» **ASSIGNMENT**: When the line containing "black traffic cone [157,323,232,401] -> none" appears in the entries below, begin printing there and stop after the line containing "pink ruler [308,489,416,627] -> none"; print each of those lines exactly and no other line.

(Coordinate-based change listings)
• • •

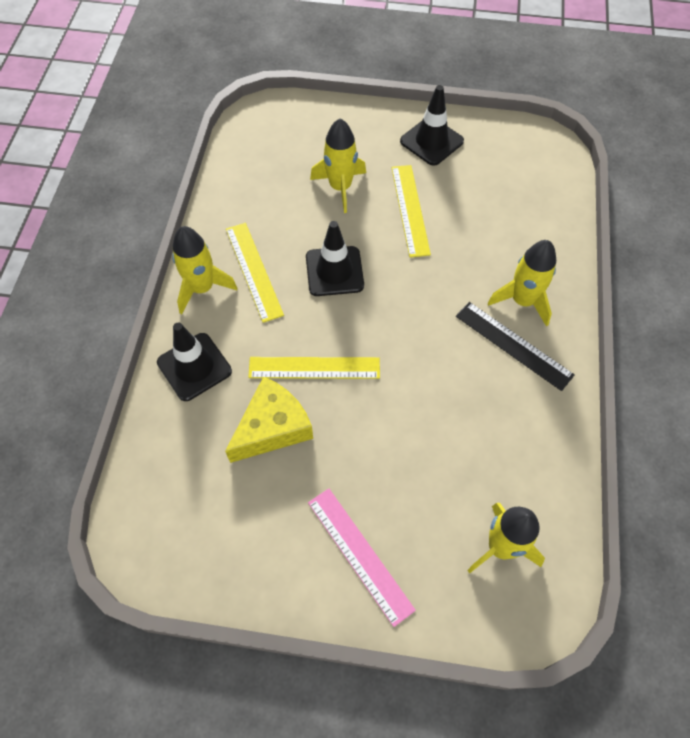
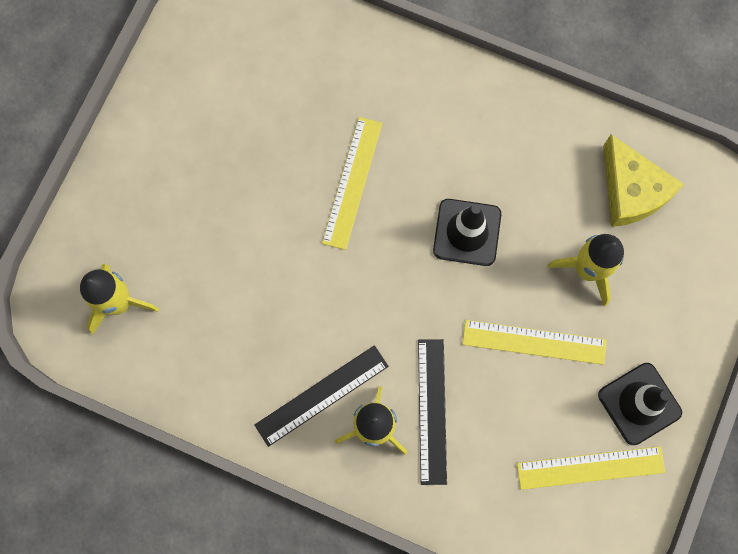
camera: 105 degrees right, 15 degrees up
black traffic cone [157,323,232,401] -> none
yellow rocket [172,226,238,314] -> none
yellow cheese [225,376,313,463] -> yellow cheese moved to [603,135,684,227]
yellow ruler [226,223,284,323] -> yellow ruler moved to [517,446,665,490]
pink ruler [308,489,416,627] -> none
none -> black ruler [418,339,447,485]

• • •

» **EXPECTED OUTPUT**:
black traffic cone [157,323,232,401] -> none
yellow rocket [172,226,238,314] -> none
yellow cheese [225,376,313,463] -> yellow cheese moved to [603,135,684,227]
yellow ruler [226,223,284,323] -> yellow ruler moved to [517,446,665,490]
pink ruler [308,489,416,627] -> none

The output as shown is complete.